> _TASK INSTRUCTIONS_
From the listing below, pick out each line with the word "right".

> _STUDY MATERIAL_
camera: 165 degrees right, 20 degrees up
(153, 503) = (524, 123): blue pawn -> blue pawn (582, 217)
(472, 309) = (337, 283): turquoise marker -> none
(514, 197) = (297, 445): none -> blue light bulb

==

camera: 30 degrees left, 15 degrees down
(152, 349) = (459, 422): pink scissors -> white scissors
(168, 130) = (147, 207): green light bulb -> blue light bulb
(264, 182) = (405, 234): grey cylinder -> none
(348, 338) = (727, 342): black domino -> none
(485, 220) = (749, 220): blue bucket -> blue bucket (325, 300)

---

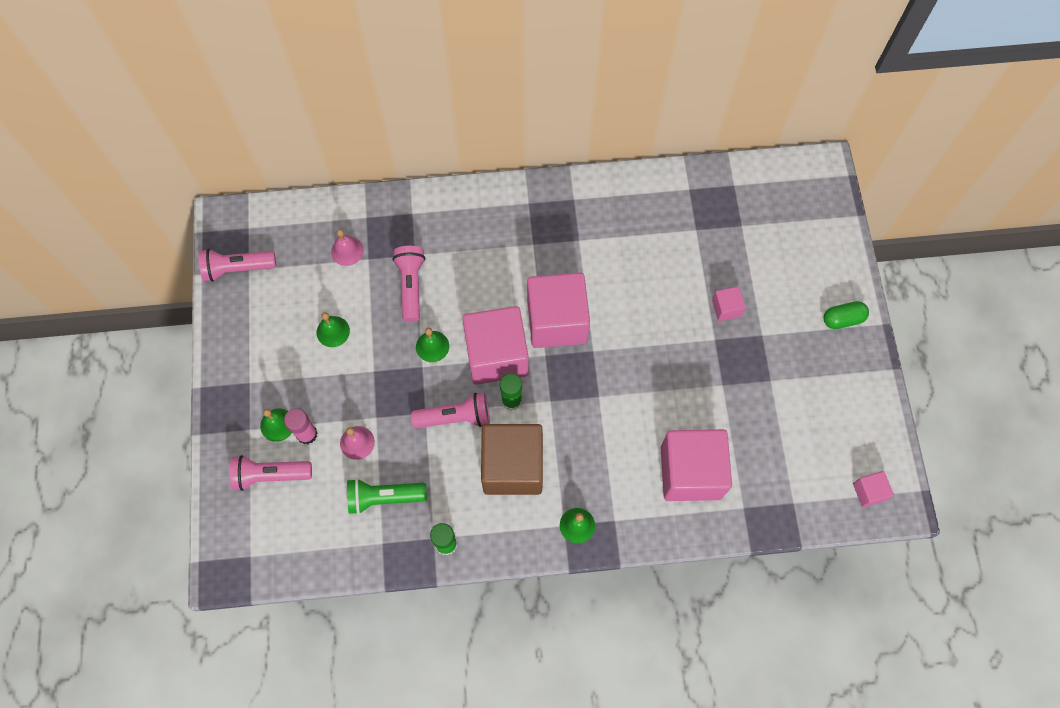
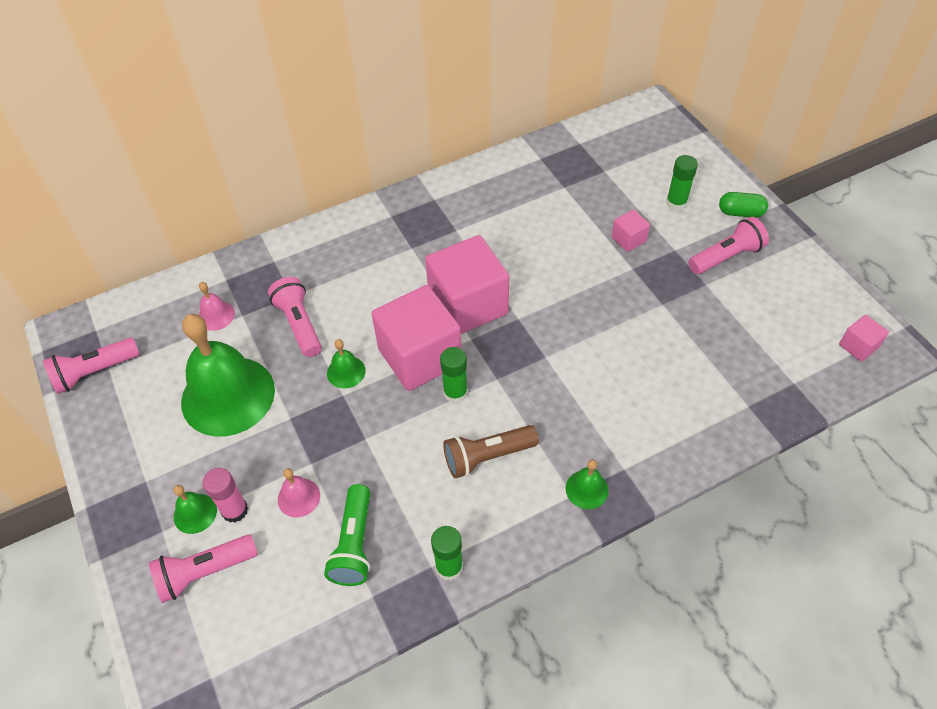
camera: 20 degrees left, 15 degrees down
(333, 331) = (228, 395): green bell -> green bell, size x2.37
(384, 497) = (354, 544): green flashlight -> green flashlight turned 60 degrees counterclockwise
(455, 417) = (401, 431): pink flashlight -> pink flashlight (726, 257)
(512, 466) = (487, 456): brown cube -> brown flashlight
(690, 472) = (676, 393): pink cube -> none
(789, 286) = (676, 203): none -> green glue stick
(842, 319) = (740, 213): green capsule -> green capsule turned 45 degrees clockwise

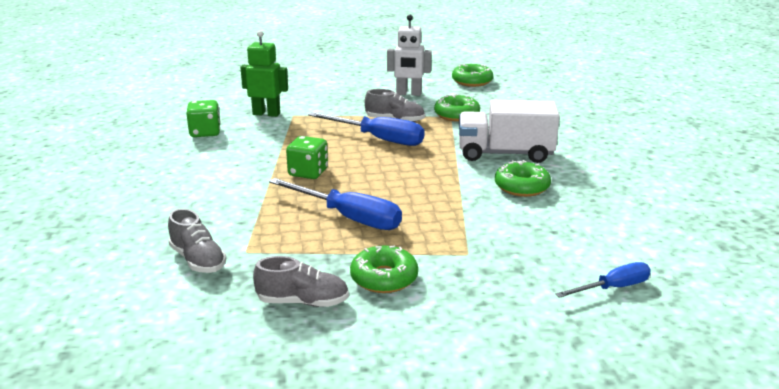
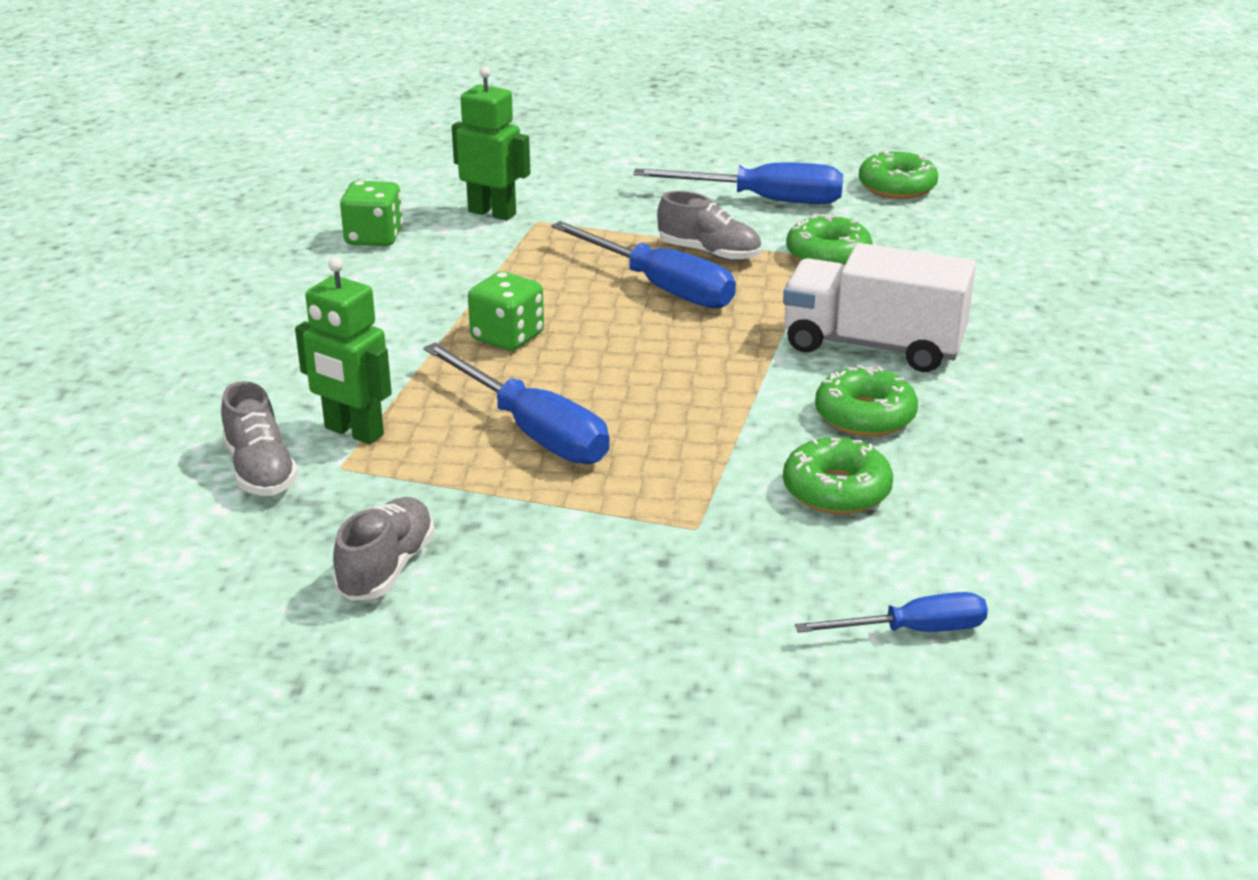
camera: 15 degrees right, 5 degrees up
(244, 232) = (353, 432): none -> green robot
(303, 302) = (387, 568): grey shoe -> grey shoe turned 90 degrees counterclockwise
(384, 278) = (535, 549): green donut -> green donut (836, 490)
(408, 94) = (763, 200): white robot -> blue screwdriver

> _EXERCISE RESPONSE_
camera: 165 degrees right, 20 degrees up
camera: 15 degrees right, 5 degrees up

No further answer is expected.